Return exactly the lines from the one containing "brown brick C7" through the end of the material below, and leave the images out.

> **DATA SUPPLIED**:

BEGIN

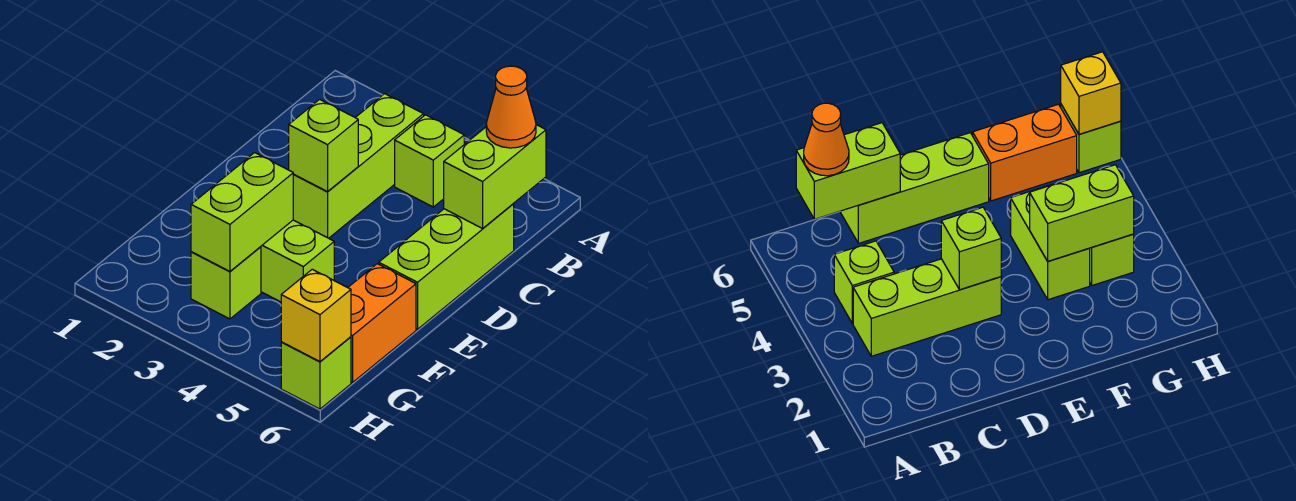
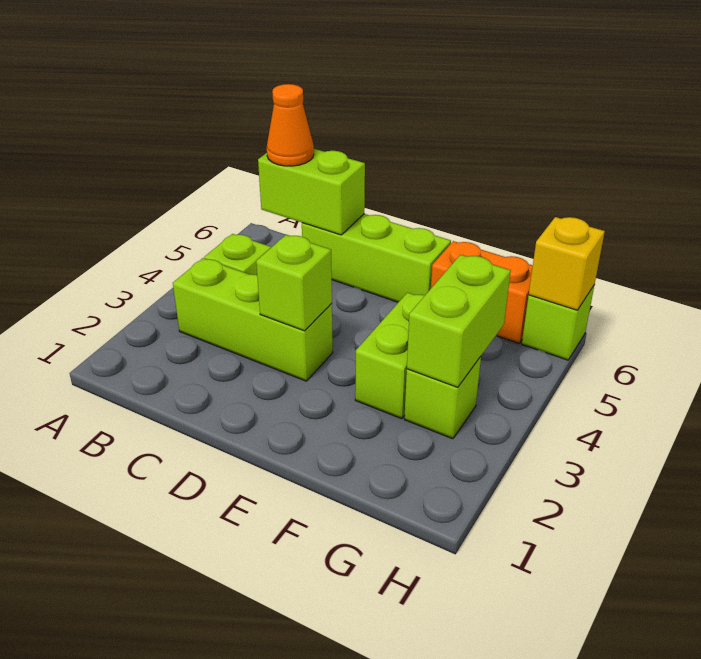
lime brick F3:G3 level 2 -> lime brick G3:G4 level 2

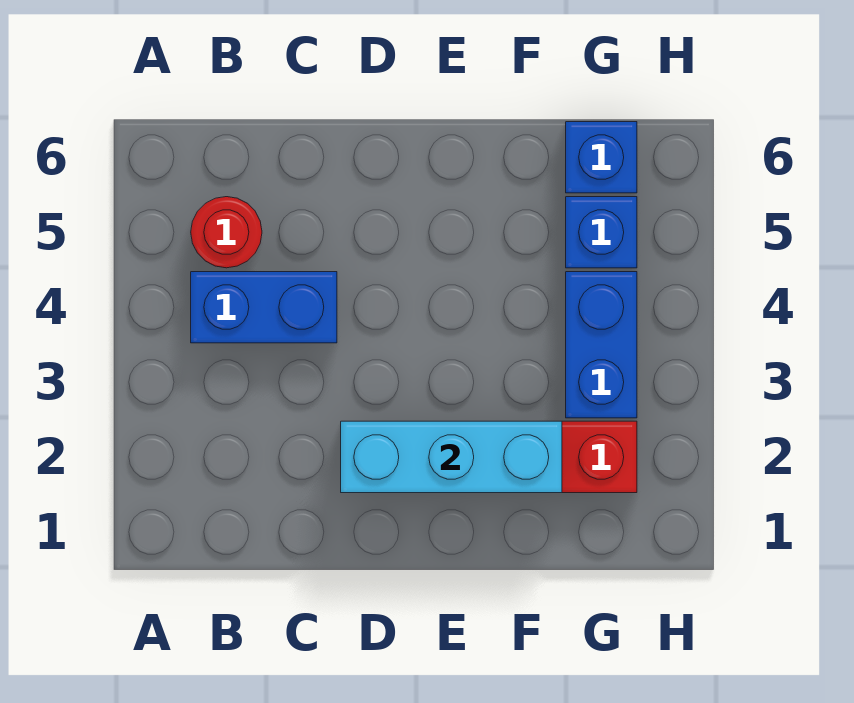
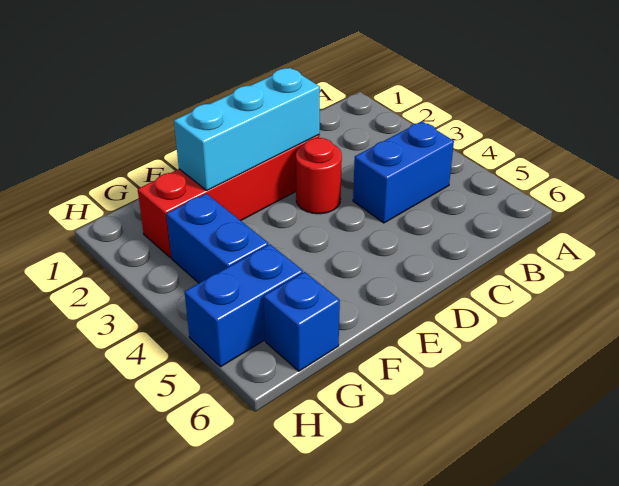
red round brick B5 level 1 -> red round brick D3 level 1
blue brick G5 level 1 -> blue brick G5:H5 level 1

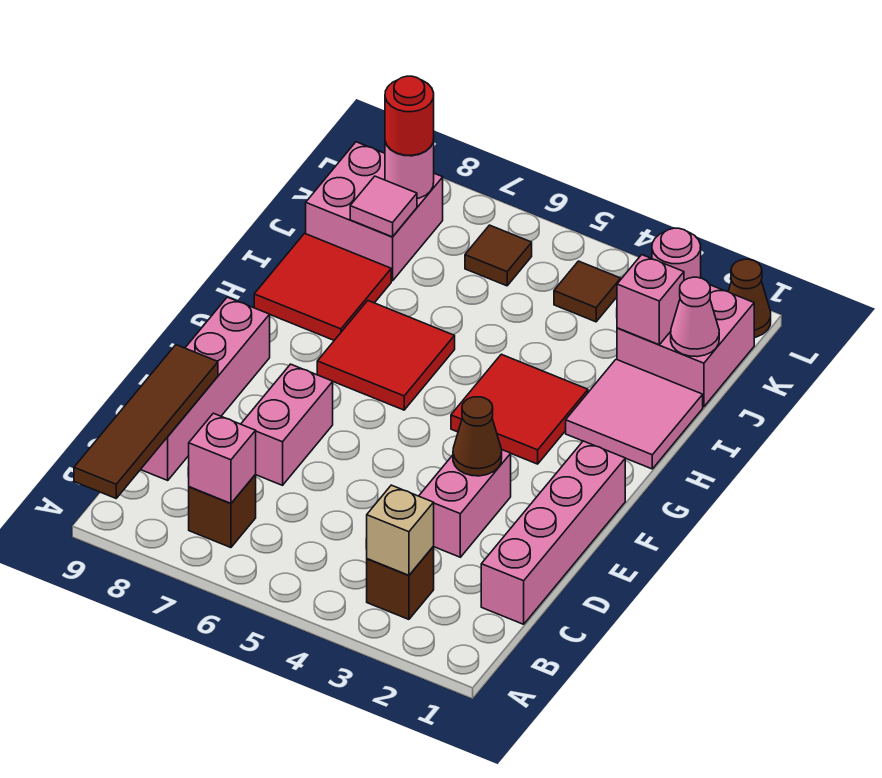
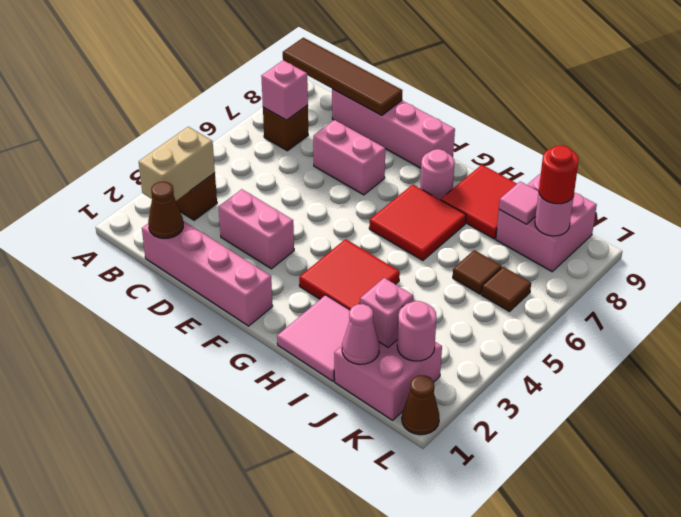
tan brick B3 level 2 -> tan brick B2:B3 level 2
brown cone E3 level 2 -> brown cone C1 level 2
none -> pink round brick G8 level 1
brown tile K4 level 1 -> brown tile J6 level 1

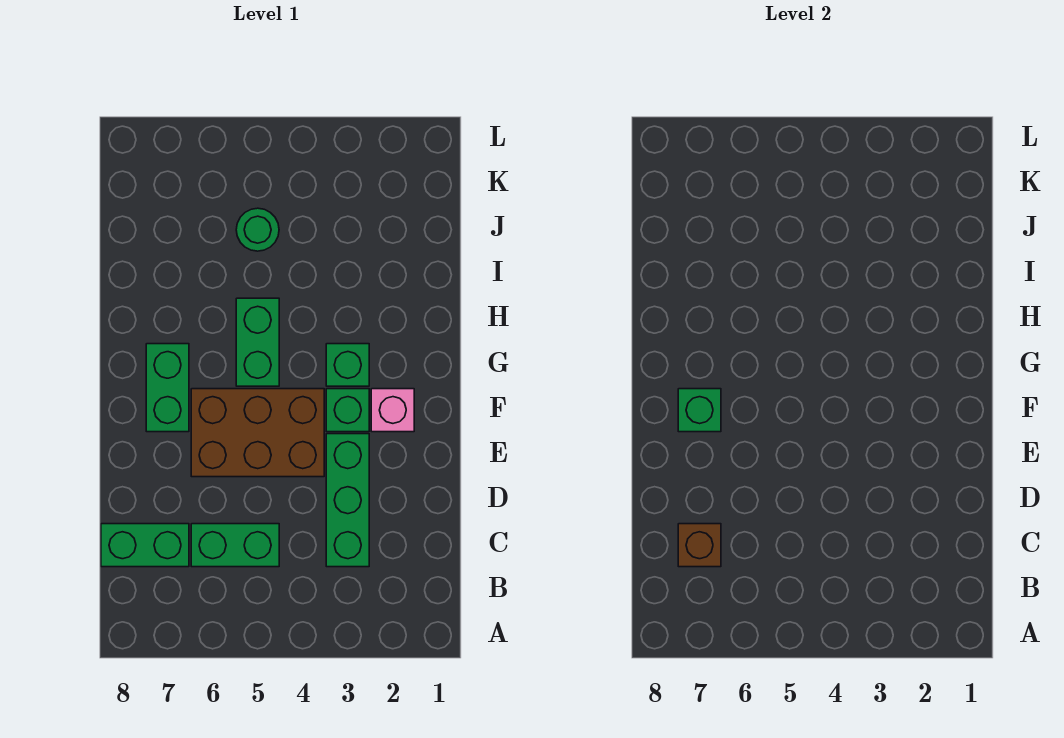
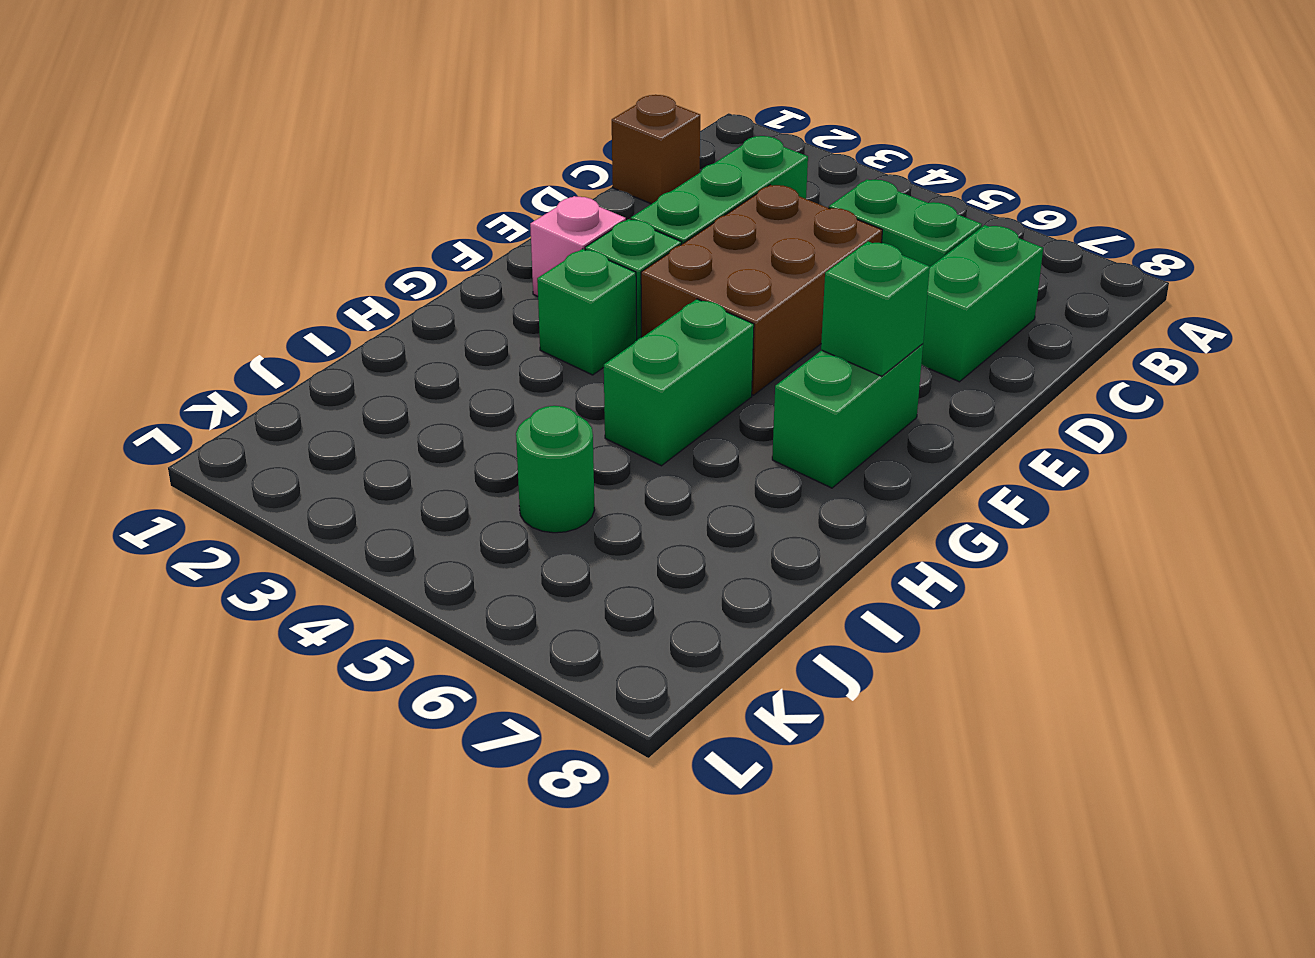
green brick C7:C8 level 1 -> green brick C7:D7 level 1
brown brick C7 level 2 -> brown brick C1 level 1
brown brick E4:F6 level 1 -> brown brick D4:F5 level 1

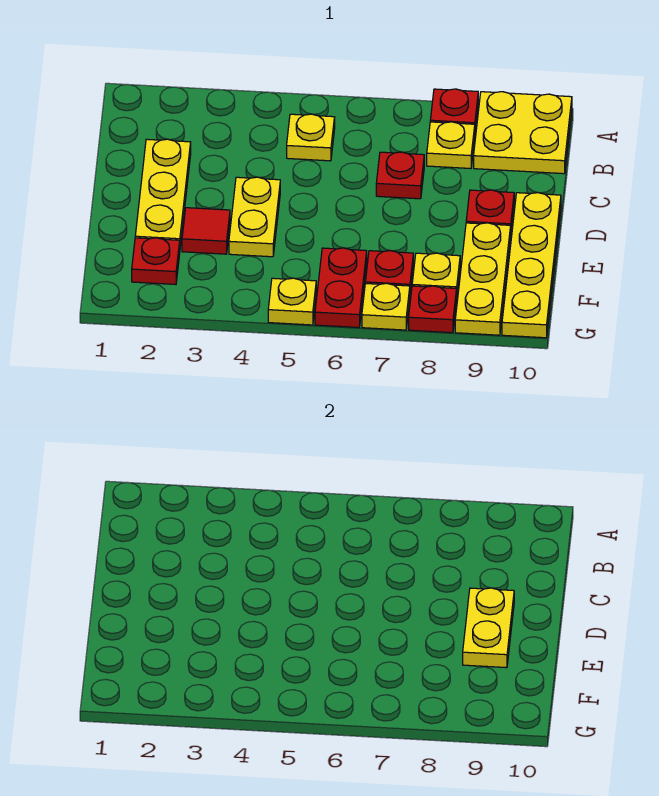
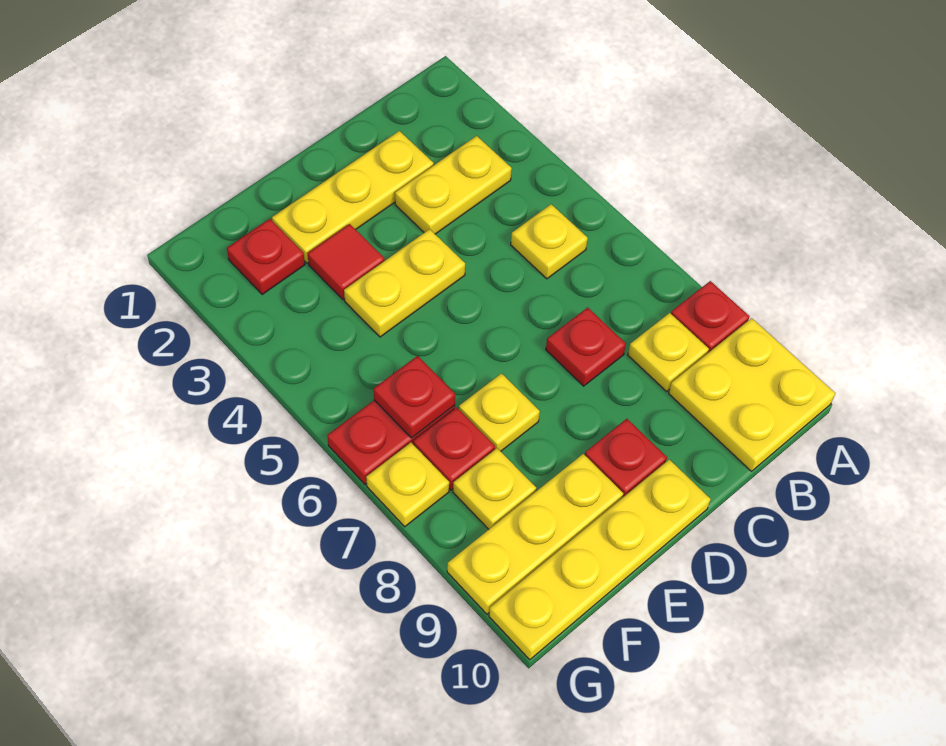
yellow plate D9:E9 level 2 -> yellow plate B3:C3 level 1
yellow plate G5 level 1 -> yellow plate E7 level 1
red plate G8 level 1 -> red plate F6 level 2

END

> **OUTPUT OF THE EXERCISE**:
brown brick C7 level 2 -> brown brick C1 level 1
brown brick E4:F6 level 1 -> brown brick D4:F5 level 1

yellow plate D9:E9 level 2 -> yellow plate B3:C3 level 1
yellow plate G5 level 1 -> yellow plate E7 level 1
red plate G8 level 1 -> red plate F6 level 2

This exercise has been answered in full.